Transcribe the entries below exactly, starting with the line that has "white cross: (465, 296) -> (432, 255), moved" and stopping after the line that has "blue hexagon: (464, 82)"; no pictures belong in the copy.

□ □ □ □

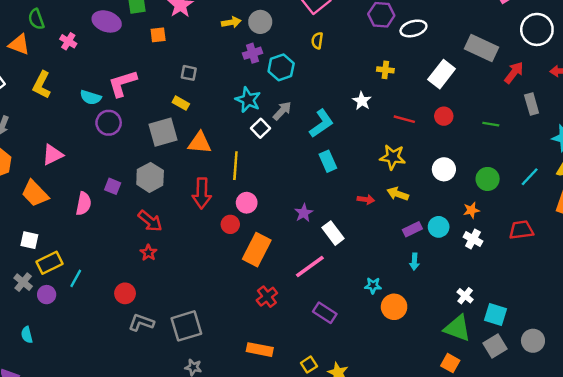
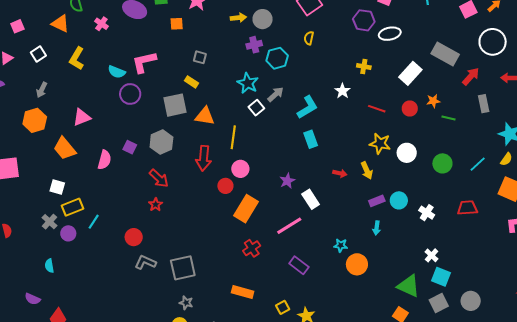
yellow star: (393, 157) -> (380, 144), moved
yellow arrow: (398, 194) -> (367, 170), turned -138
orange star: (471, 210) -> (433, 101), moved
white cross: (465, 296) -> (432, 255), moved

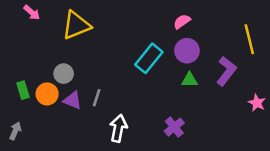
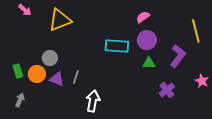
cyan rectangle: (149, 58) -> (117, 46), turned 55
purple cross: (174, 127) -> (167, 90), moved
gray arrow: (15, 131) -> (20, 100), moved

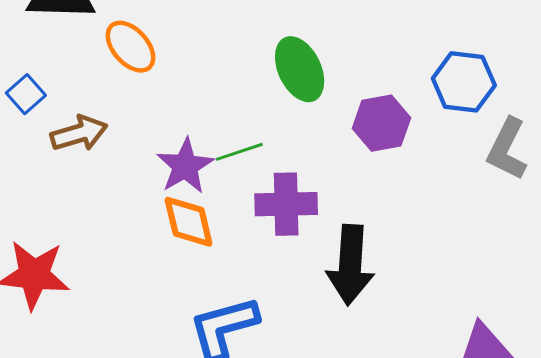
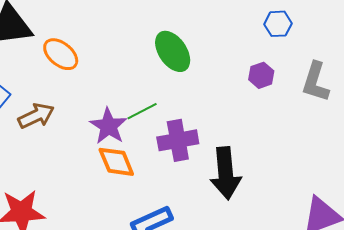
blue hexagon: (464, 82) -> (278, 24), moved, size x0.7
purple hexagon: (381, 123) -> (261, 75), moved, size x0.7

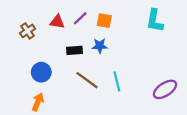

□ □ □ □

TASK RESULT:
white cross: (465, 296) -> (432, 255), moved

cyan rectangle: (149, 58) -> (117, 46), turned 55
purple cross: (174, 127) -> (167, 90), moved
gray arrow: (15, 131) -> (20, 100), moved

blue hexagon: (464, 82) -> (278, 24), moved, size x0.7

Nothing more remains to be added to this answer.